**WORK TO BE COMPLETED:** In the listing that follows, how many lines contain the string "blue"? Provide only the number.

##### DATASET EXCERPTS

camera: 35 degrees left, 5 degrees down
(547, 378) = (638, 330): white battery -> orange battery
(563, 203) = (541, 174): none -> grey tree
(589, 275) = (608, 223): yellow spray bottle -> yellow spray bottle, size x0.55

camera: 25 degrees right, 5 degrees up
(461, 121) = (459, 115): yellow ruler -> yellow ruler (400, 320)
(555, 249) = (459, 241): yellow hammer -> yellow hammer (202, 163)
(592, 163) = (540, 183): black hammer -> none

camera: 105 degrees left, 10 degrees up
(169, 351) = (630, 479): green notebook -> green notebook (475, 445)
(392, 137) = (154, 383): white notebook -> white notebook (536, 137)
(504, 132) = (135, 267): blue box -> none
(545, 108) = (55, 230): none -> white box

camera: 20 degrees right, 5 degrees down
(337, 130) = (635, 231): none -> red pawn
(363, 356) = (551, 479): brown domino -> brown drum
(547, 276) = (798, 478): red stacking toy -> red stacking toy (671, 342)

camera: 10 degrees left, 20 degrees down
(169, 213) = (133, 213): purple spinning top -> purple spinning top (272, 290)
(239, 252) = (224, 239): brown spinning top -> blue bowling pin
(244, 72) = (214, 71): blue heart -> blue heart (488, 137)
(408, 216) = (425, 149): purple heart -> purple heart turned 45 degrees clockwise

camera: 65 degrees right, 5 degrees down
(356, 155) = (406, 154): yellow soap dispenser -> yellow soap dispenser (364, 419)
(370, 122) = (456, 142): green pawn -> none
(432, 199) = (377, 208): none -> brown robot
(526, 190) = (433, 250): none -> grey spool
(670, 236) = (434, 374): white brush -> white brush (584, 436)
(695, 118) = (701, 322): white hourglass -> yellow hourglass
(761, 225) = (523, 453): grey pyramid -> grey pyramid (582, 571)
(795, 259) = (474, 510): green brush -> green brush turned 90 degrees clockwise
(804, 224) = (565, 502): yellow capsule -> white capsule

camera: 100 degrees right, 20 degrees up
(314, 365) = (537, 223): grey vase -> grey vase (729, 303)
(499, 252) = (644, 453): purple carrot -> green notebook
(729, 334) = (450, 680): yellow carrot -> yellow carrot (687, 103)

##########

**RESPONSE BELOW:** 3